**Material for this exercise**
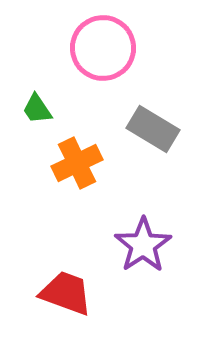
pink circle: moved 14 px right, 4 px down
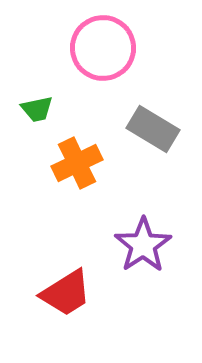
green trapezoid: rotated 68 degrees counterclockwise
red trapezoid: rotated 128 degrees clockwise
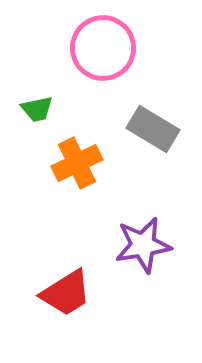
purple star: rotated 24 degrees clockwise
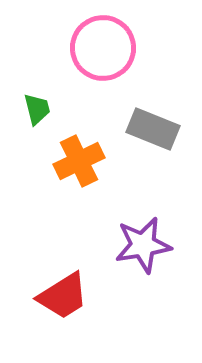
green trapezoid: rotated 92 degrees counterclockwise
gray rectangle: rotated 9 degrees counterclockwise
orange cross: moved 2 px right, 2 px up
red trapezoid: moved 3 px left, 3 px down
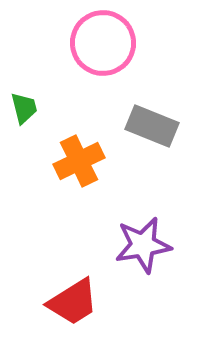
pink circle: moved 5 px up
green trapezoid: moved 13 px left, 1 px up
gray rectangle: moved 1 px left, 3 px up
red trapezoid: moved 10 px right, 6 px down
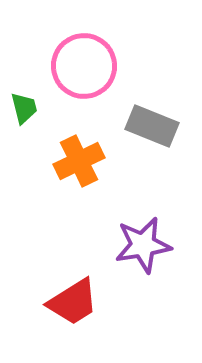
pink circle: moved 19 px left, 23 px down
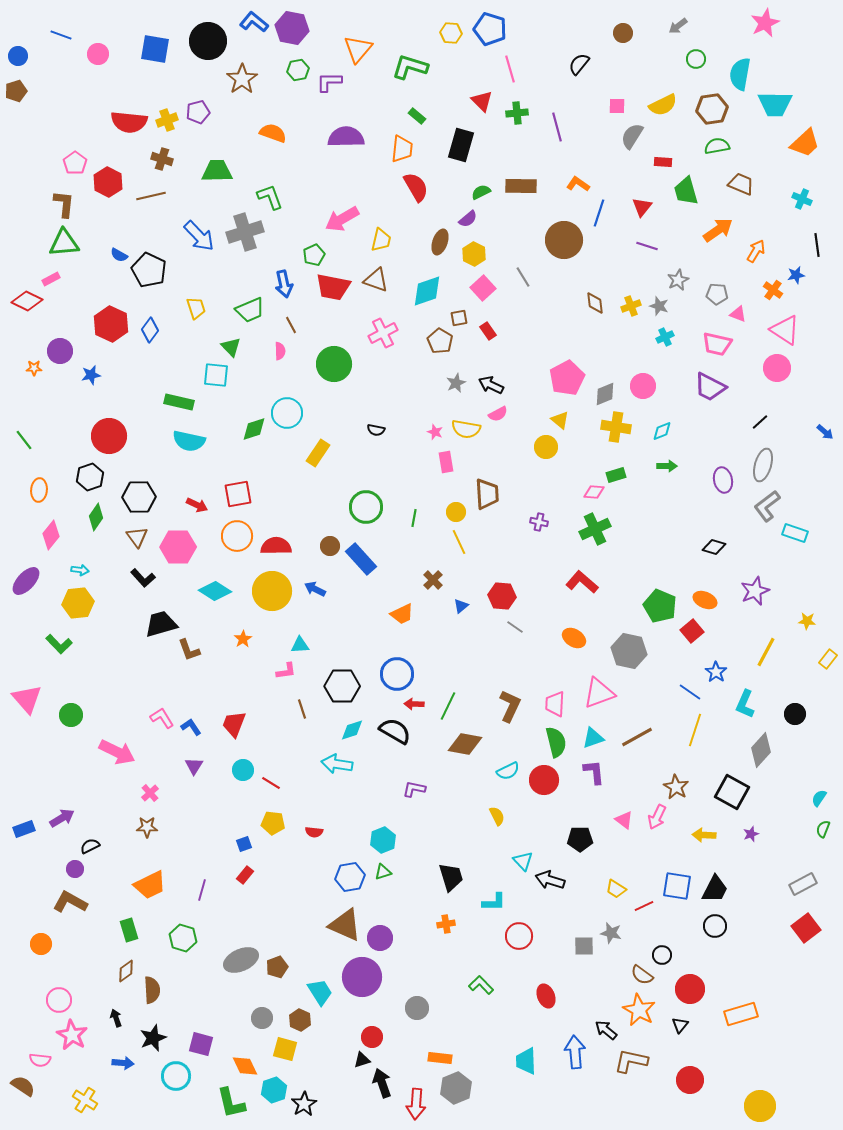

**Problem requirements**
Can you put the lines above into a Markdown table with the columns Row and Line, skipping blank lines and leaving the pictures out?

**Complete output**
| Row | Line |
|---|---|
| 1 | pink circle: moved 14 px right, 4 px down |
| 2 | green trapezoid: rotated 68 degrees counterclockwise |
| 3 | red trapezoid: rotated 128 degrees clockwise |
| 4 | purple star: rotated 24 degrees clockwise |
| 5 | green trapezoid: rotated 92 degrees counterclockwise |
| 6 | gray rectangle: rotated 9 degrees counterclockwise |
| 7 | orange cross: moved 2 px right, 2 px up |
| 8 | red trapezoid: moved 3 px left, 3 px down |
| 9 | pink circle: moved 5 px up |
| 10 | green trapezoid: moved 13 px left, 1 px up |
| 11 | gray rectangle: moved 1 px left, 3 px up |
| 12 | red trapezoid: moved 10 px right, 6 px down |
| 13 | pink circle: moved 19 px left, 23 px down |